# [Source material]
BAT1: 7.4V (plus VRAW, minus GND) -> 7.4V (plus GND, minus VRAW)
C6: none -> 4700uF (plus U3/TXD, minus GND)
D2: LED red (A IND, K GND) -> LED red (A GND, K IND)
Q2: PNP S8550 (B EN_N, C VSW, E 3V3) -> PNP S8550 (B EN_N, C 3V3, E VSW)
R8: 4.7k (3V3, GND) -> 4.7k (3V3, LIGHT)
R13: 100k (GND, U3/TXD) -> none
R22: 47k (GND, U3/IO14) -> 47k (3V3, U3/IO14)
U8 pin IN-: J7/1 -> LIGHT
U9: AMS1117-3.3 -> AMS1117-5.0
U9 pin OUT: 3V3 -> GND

---

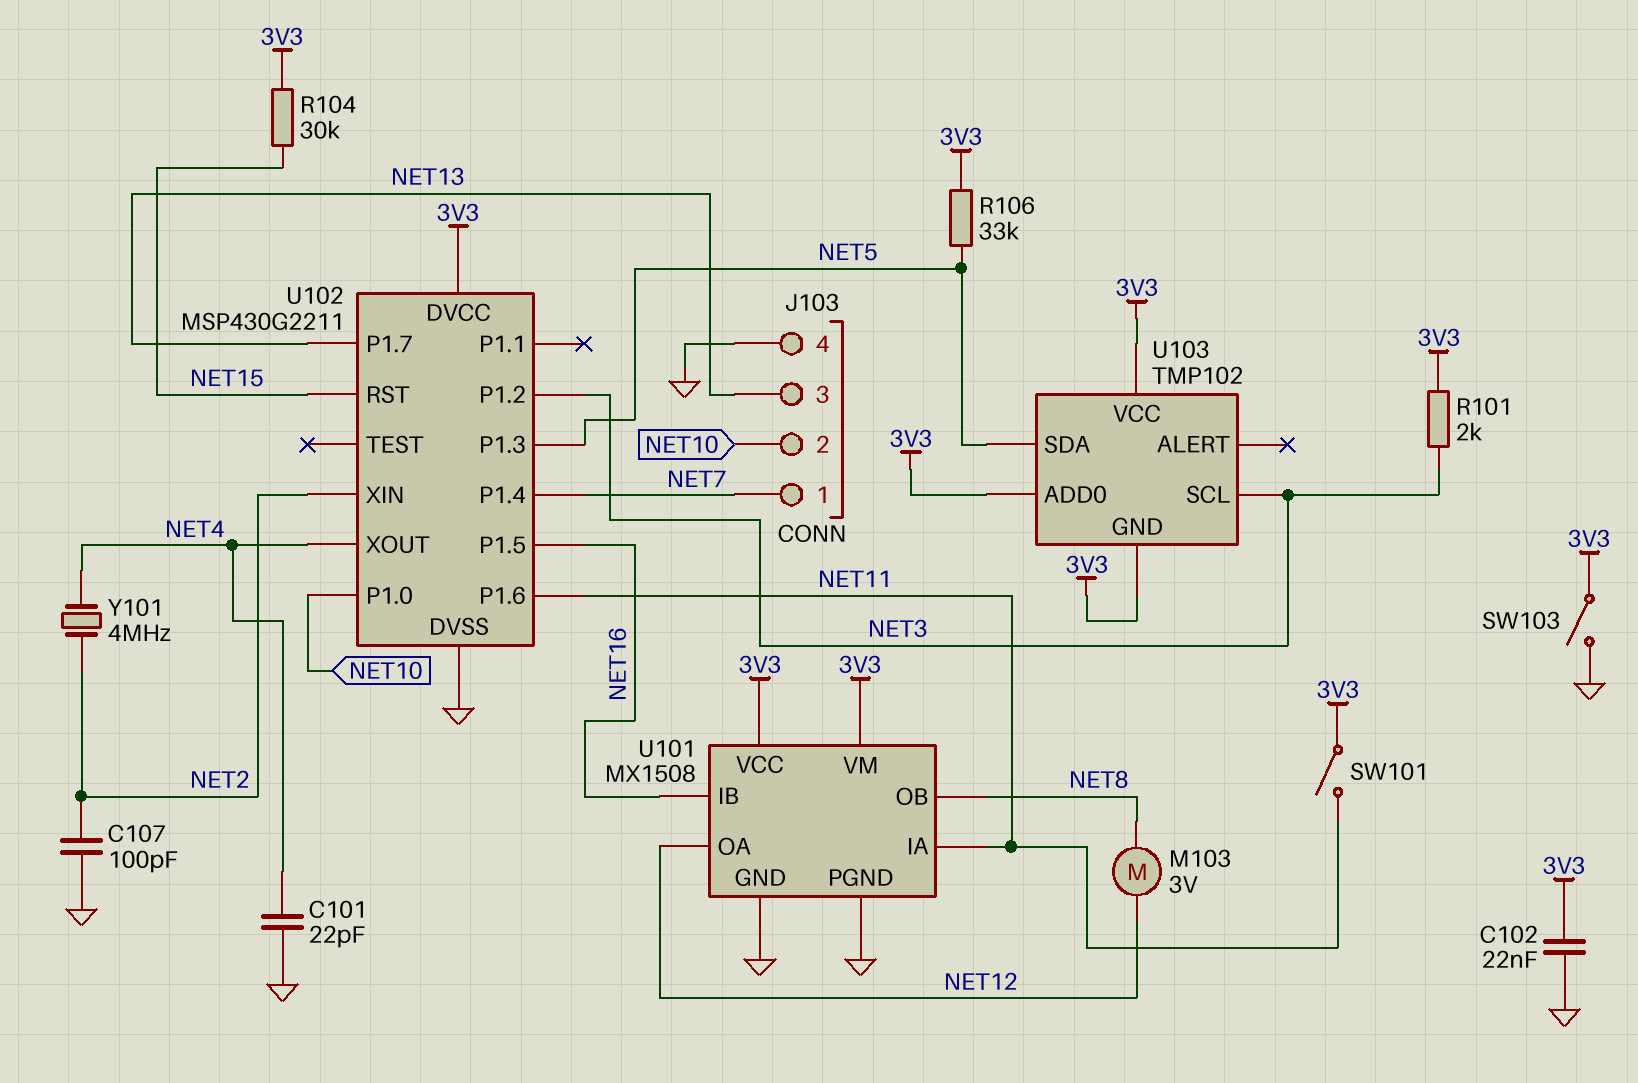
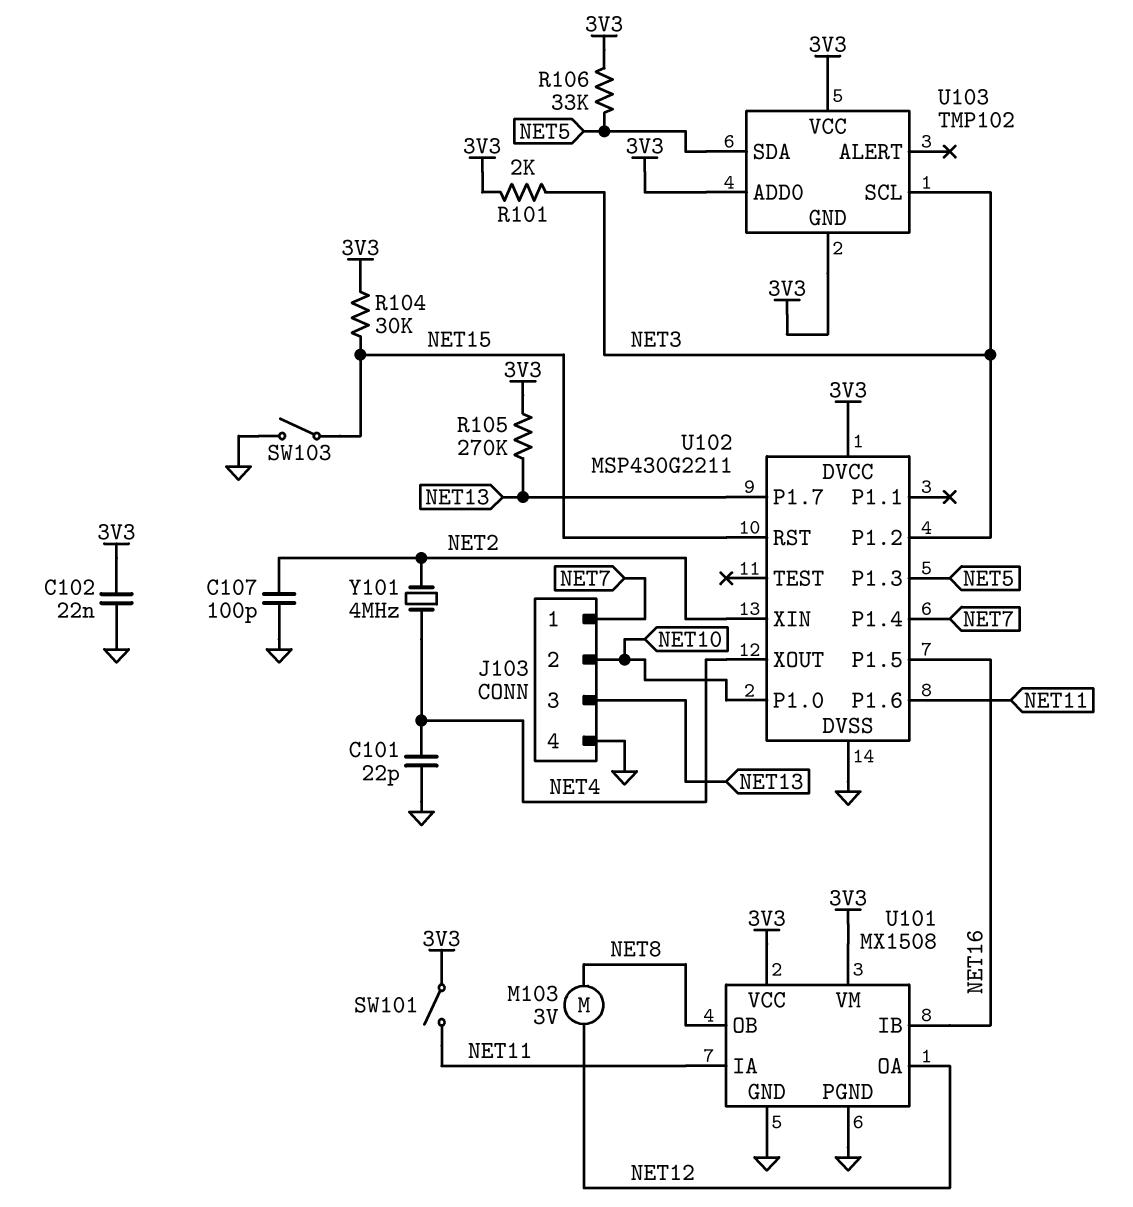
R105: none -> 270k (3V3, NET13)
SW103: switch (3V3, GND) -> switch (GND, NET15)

...

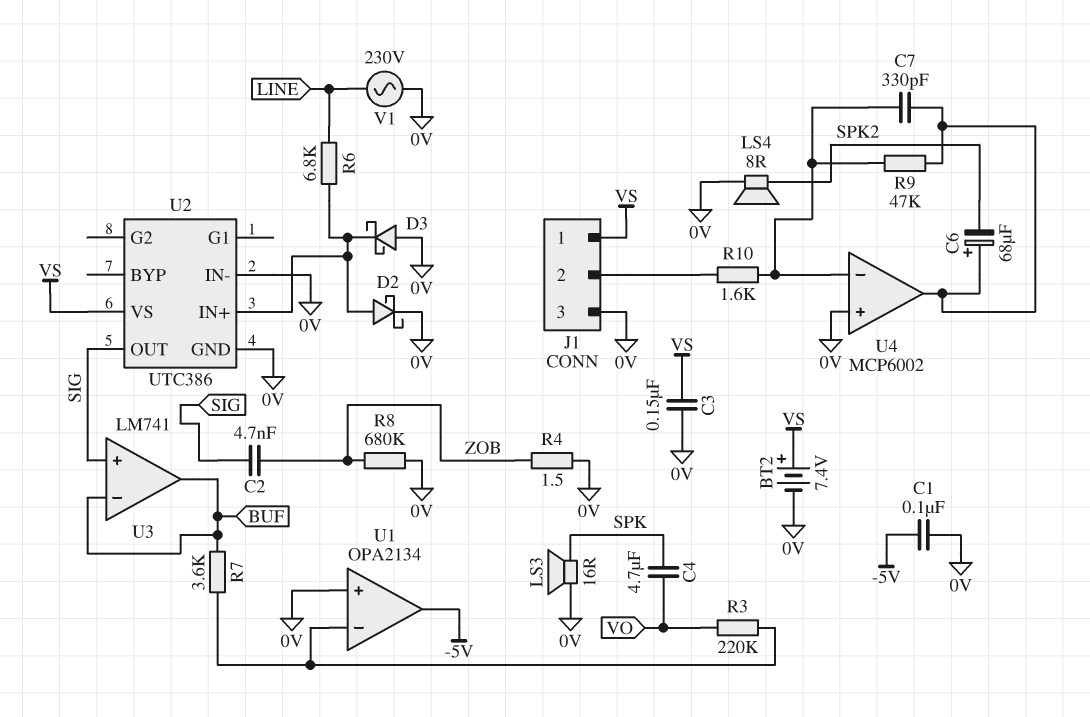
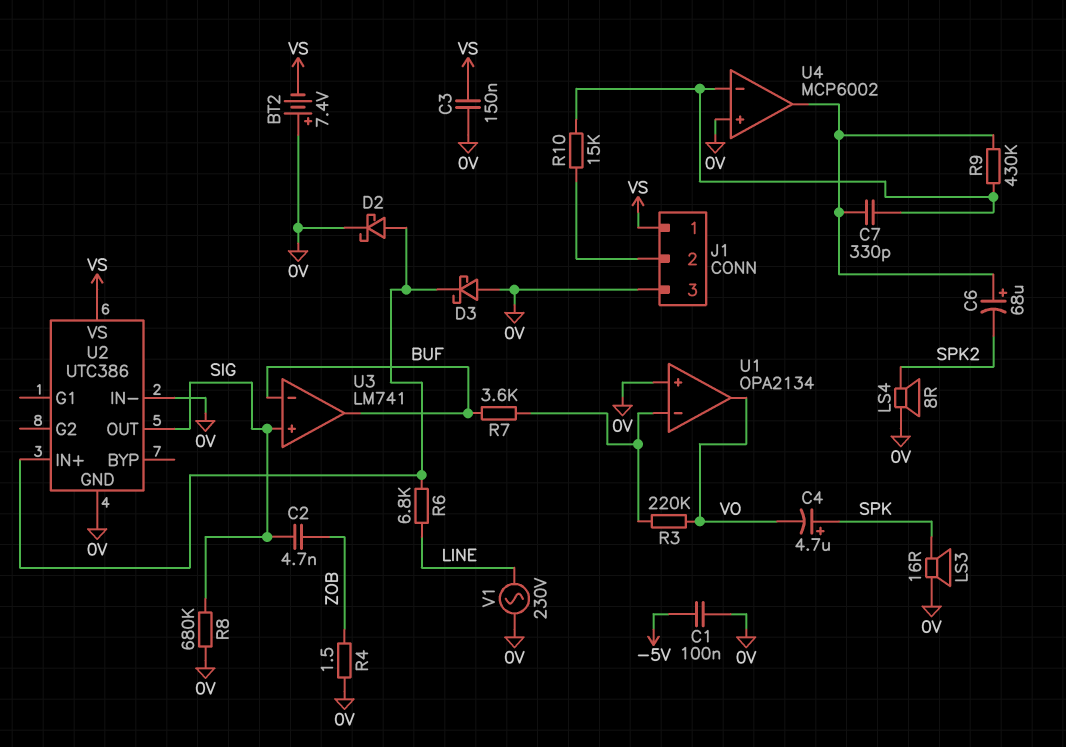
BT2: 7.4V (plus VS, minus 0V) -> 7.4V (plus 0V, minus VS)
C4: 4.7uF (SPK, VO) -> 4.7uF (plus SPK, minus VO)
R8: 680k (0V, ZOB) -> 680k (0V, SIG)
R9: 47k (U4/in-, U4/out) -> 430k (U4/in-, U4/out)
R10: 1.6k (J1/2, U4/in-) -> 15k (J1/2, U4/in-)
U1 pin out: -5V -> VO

# [Exercise objective]
Of the lines above, copy each one that contains the word "plus".

# [Reply to the exercise]
BAT1: 7.4V (plus VRAW, minus GND) -> 7.4V (plus GND, minus VRAW)
C6: none -> 4700uF (plus U3/TXD, minus GND)
BT2: 7.4V (plus VS, minus 0V) -> 7.4V (plus 0V, minus VS)
C4: 4.7uF (SPK, VO) -> 4.7uF (plus SPK, minus VO)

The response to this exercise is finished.